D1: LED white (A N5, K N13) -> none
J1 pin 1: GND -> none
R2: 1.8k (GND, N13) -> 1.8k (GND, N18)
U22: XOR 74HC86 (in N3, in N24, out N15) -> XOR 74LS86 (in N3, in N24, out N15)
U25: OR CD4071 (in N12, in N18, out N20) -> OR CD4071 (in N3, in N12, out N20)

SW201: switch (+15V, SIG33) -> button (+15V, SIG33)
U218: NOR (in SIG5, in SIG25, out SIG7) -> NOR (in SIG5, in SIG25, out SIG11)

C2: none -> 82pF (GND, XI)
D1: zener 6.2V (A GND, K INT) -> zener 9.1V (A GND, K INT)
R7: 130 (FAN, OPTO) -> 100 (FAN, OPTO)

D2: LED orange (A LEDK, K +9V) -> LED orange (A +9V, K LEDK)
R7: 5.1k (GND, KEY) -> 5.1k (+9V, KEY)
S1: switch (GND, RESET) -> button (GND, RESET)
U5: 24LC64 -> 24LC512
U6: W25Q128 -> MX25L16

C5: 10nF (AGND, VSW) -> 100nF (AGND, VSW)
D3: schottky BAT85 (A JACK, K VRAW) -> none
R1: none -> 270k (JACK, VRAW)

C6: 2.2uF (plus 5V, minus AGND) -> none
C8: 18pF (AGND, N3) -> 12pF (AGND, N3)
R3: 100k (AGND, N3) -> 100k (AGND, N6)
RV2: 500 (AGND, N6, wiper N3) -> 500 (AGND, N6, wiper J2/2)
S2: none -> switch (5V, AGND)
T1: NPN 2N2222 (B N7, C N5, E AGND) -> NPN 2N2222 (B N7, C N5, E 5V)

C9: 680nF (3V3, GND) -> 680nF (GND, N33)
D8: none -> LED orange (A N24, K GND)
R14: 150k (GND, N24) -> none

* **Requirement**
Copy every entry above word for word.

* **Exercise output**
D1: LED white (A N5, K N13) -> none
J1 pin 1: GND -> none
R2: 1.8k (GND, N13) -> 1.8k (GND, N18)
U22: XOR 74HC86 (in N3, in N24, out N15) -> XOR 74LS86 (in N3, in N24, out N15)
U25: OR CD4071 (in N12, in N18, out N20) -> OR CD4071 (in N3, in N12, out N20)

SW201: switch (+15V, SIG33) -> button (+15V, SIG33)
U218: NOR (in SIG5, in SIG25, out SIG7) -> NOR (in SIG5, in SIG25, out SIG11)

C2: none -> 82pF (GND, XI)
D1: zener 6.2V (A GND, K INT) -> zener 9.1V (A GND, K INT)
R7: 130 (FAN, OPTO) -> 100 (FAN, OPTO)

D2: LED orange (A LEDK, K +9V) -> LED orange (A +9V, K LEDK)
R7: 5.1k (GND, KEY) -> 5.1k (+9V, KEY)
S1: switch (GND, RESET) -> button (GND, RESET)
U5: 24LC64 -> 24LC512
U6: W25Q128 -> MX25L16

C5: 10nF (AGND, VSW) -> 100nF (AGND, VSW)
D3: schottky BAT85 (A JACK, K VRAW) -> none
R1: none -> 270k (JACK, VRAW)

C6: 2.2uF (plus 5V, minus AGND) -> none
C8: 18pF (AGND, N3) -> 12pF (AGND, N3)
R3: 100k (AGND, N3) -> 100k (AGND, N6)
RV2: 500 (AGND, N6, wiper N3) -> 500 (AGND, N6, wiper J2/2)
S2: none -> switch (5V, AGND)
T1: NPN 2N2222 (B N7, C N5, E AGND) -> NPN 2N2222 (B N7, C N5, E 5V)

C9: 680nF (3V3, GND) -> 680nF (GND, N33)
D8: none -> LED orange (A N24, K GND)
R14: 150k (GND, N24) -> none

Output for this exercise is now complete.